Exercise aim: Wherever a line in the data holds the word "cyan", pull that line out.

[Exercise materials]

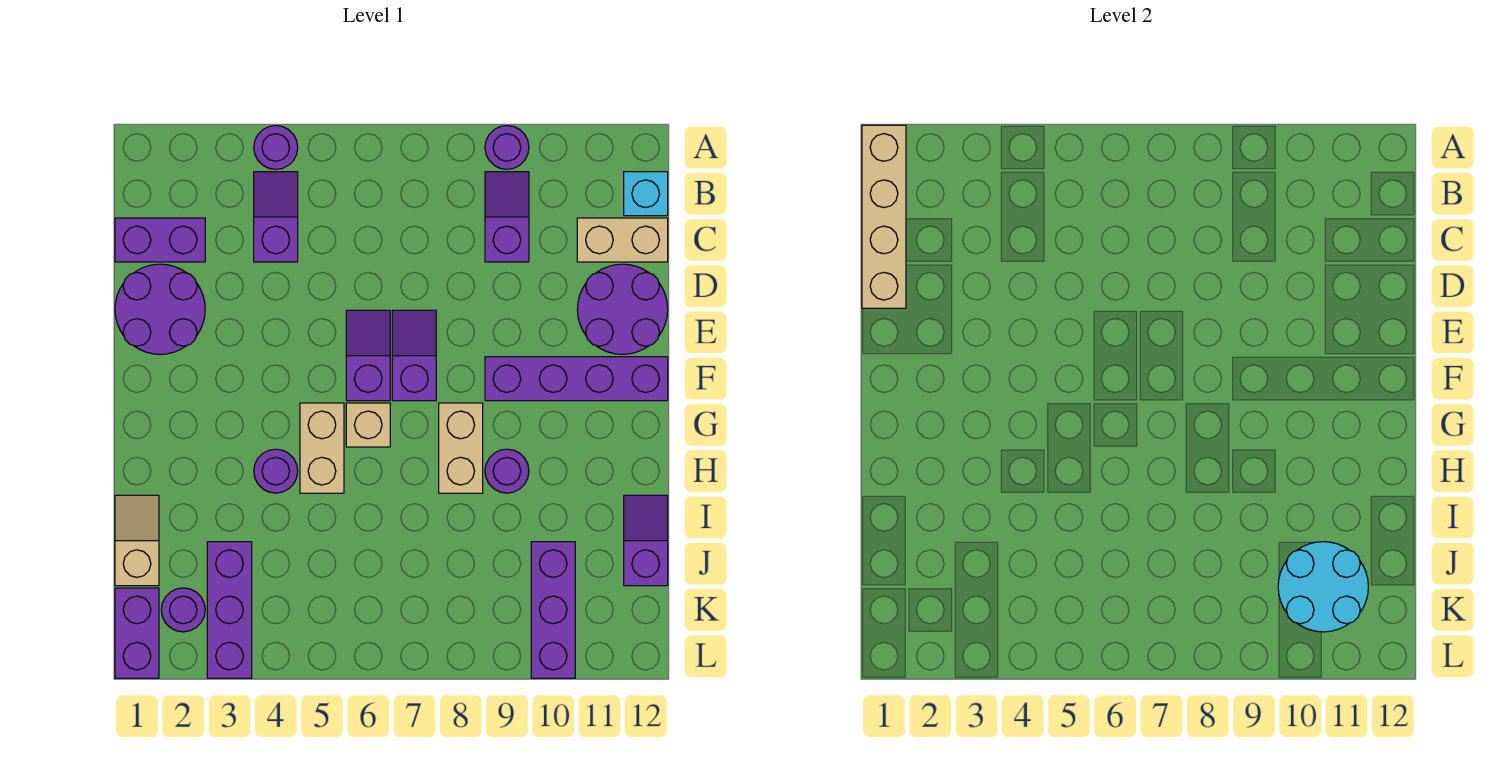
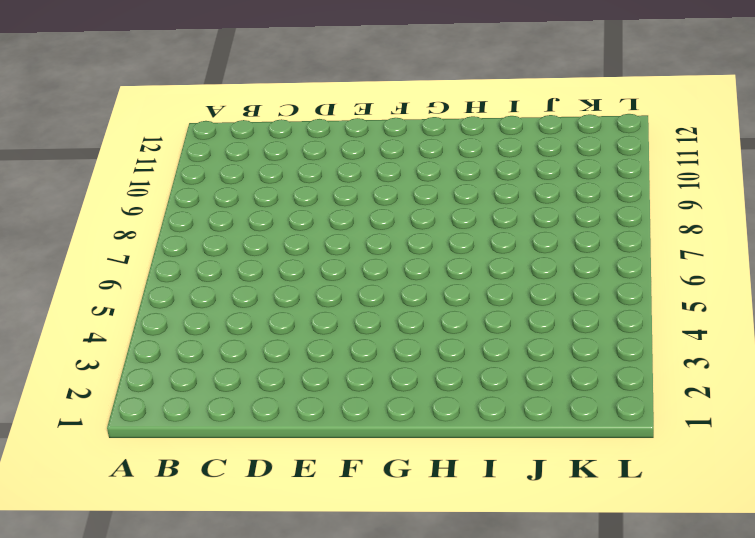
none -> purple round brick A4 level 1
none -> purple round brick A9 level 1
none -> purple slope B4:C4 level 1 top C

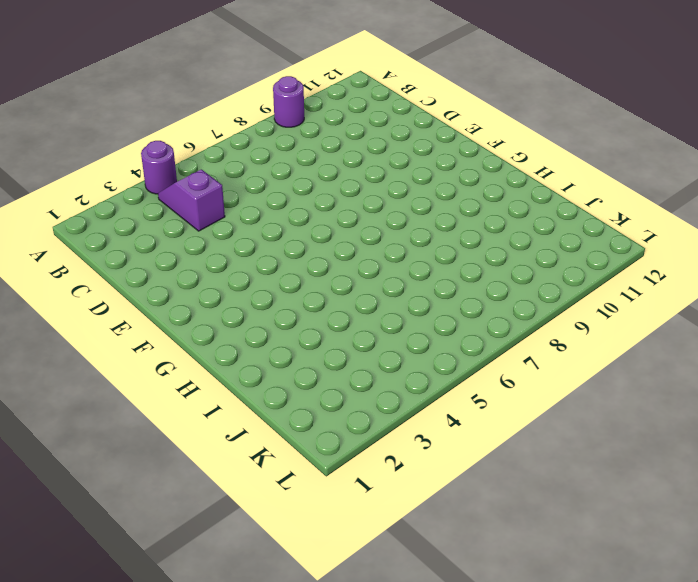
none -> purple slope B9:C9 level 1 top C
none -> cyan brick B12 level 1
none -> purple brick C1:C2 level 1

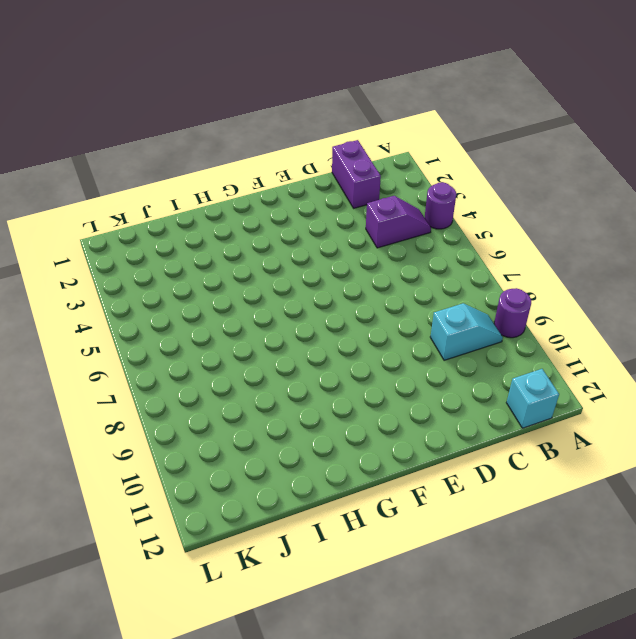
cyan slope B9:C9 level 1 top C -> purple slope B9:C9 level 1 top C
none -> tan brick C11:C12 level 1
none -> purple round brick D1:E2 level 1
none -> purple round brick D11:E12 level 1

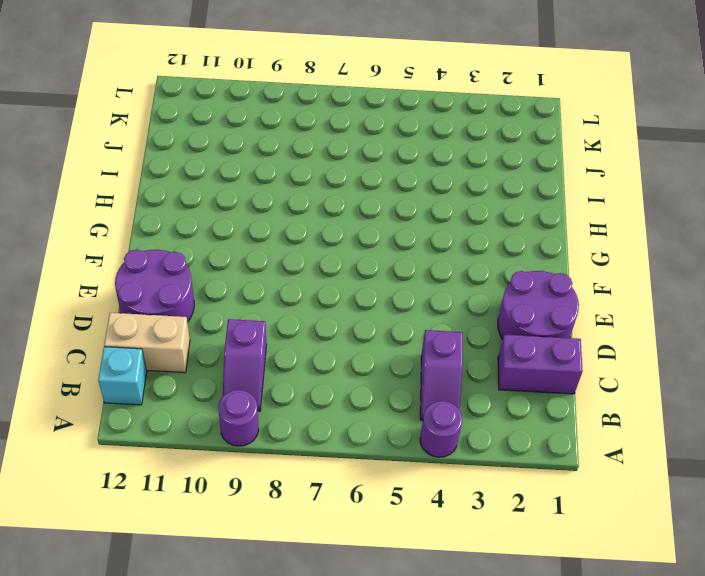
none -> purple slope E6:F6 level 1 top F
none -> purple slope E7:F7 level 1 top F
none -> purple brick F9:F12 level 1

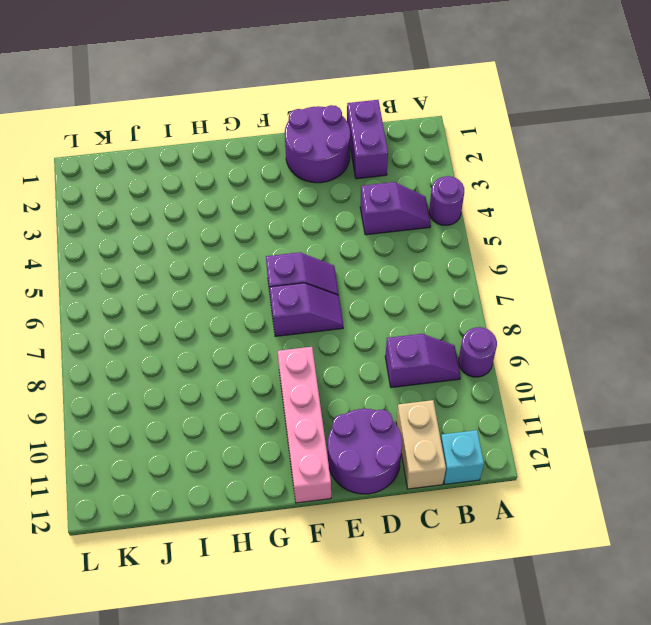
pink brick F9:F12 level 1 -> purple brick F9:F12 level 1
none -> tan brick G5:H5 level 1
none -> tan brick G6 level 1
none -> tan brick G8:H8 level 1

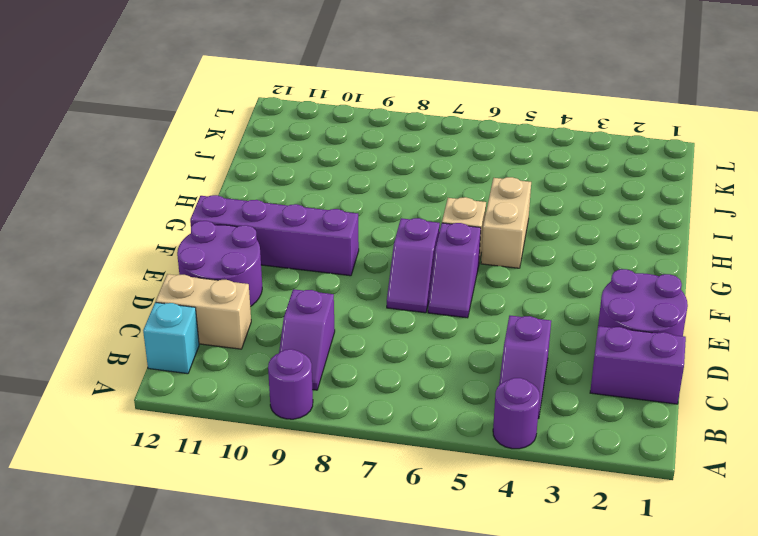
none -> tan brick G8:H8 level 1
none -> purple round brick H4 level 1
none -> purple round brick H9 level 1

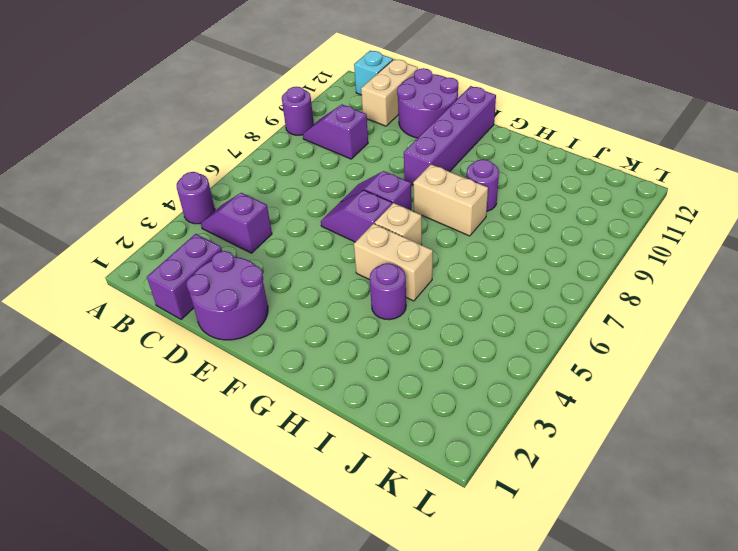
none -> tan slope I1:J1 level 1 top J
none -> purple slope I12:J12 level 1 top J
none -> purple brick J3:L3 level 1

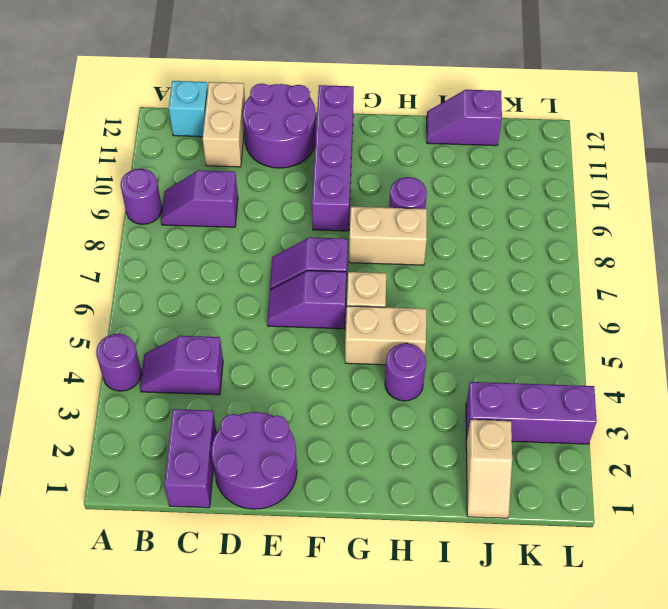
tan slope J1:J2 level 1 top 2 -> tan slope I1:J1 level 1 top J
none -> purple brick J10:L10 level 1
none -> purple brick K1:L1 level 1
none -> purple round brick K2 level 1

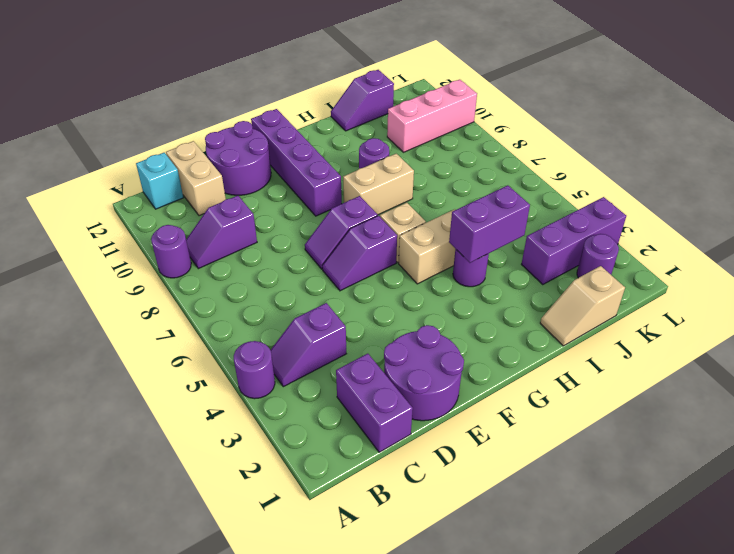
purple brick H4:I4 level 2 -> purple brick K1:L1 level 1
pink brick J10:L10 level 1 -> purple brick J10:L10 level 1
none -> tan brick A1:D1 level 2
none -> cyan round brick J10:K11 level 2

[/Exercise materials]

Reply:
none -> cyan brick B12 level 1
cyan slope B9:C9 level 1 top C -> purple slope B9:C9 level 1 top C
none -> cyan round brick J10:K11 level 2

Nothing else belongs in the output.